→ **DIRECTIONS FOR THIS TASK**
An exact copy of all the data is required, with pictures left out.

→ **TASK MATERIAL**
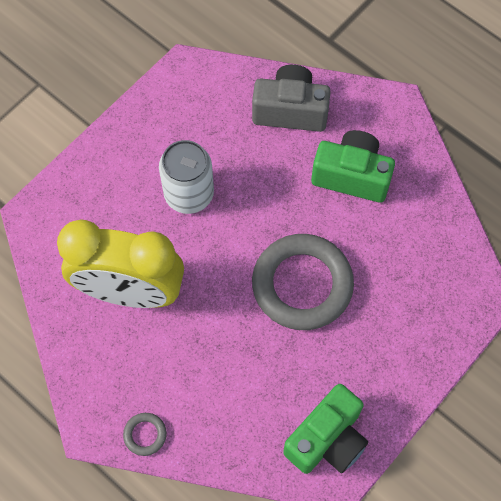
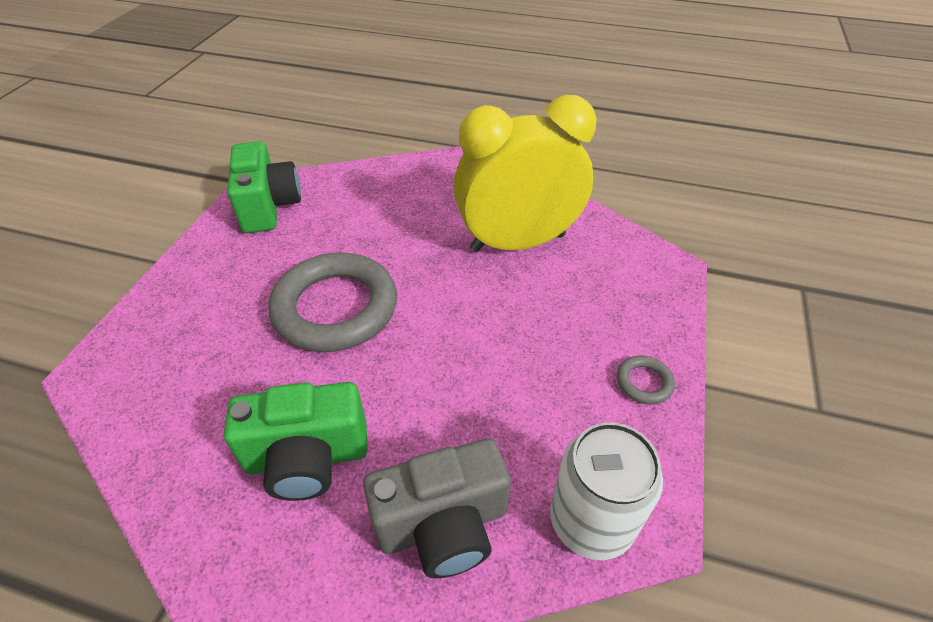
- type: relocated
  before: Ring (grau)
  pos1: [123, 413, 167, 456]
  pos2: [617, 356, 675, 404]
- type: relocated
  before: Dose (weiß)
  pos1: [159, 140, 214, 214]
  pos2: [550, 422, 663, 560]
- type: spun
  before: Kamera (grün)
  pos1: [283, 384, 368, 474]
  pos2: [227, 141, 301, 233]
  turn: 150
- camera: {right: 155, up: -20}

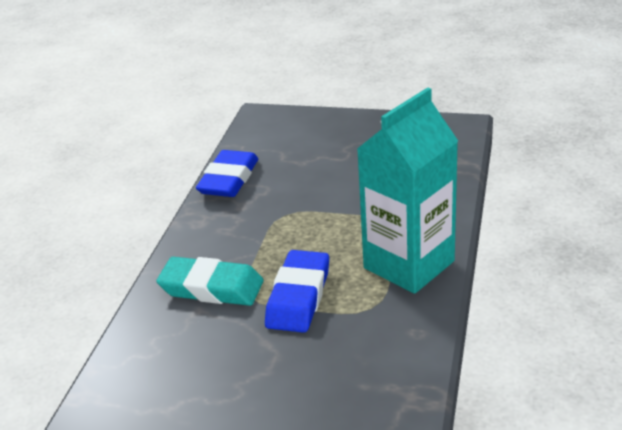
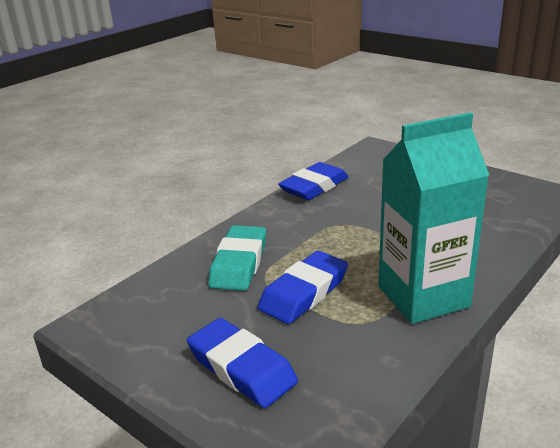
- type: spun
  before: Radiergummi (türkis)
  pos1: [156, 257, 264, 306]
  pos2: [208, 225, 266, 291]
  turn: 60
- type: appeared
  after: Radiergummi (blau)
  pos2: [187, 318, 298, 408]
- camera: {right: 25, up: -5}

→ **YOUR RESPONSE**
- type: relocated
  before: Ring (grau)
  pos1: [123, 413, 167, 456]
  pos2: [617, 356, 675, 404]
- type: relocated
  before: Dose (weiß)
  pos1: [159, 140, 214, 214]
  pos2: [550, 422, 663, 560]
- type: spun
  before: Kamera (grün)
  pos1: [283, 384, 368, 474]
  pos2: [227, 141, 301, 233]
  turn: 150
- camera: {right: 155, up: -20}

- type: spun
  before: Radiergummi (türkis)
  pos1: [156, 257, 264, 306]
  pos2: [208, 225, 266, 291]
  turn: 60
- type: appeared
  after: Radiergummi (blau)
  pos2: [187, 318, 298, 408]
- camera: {right: 25, up: -5}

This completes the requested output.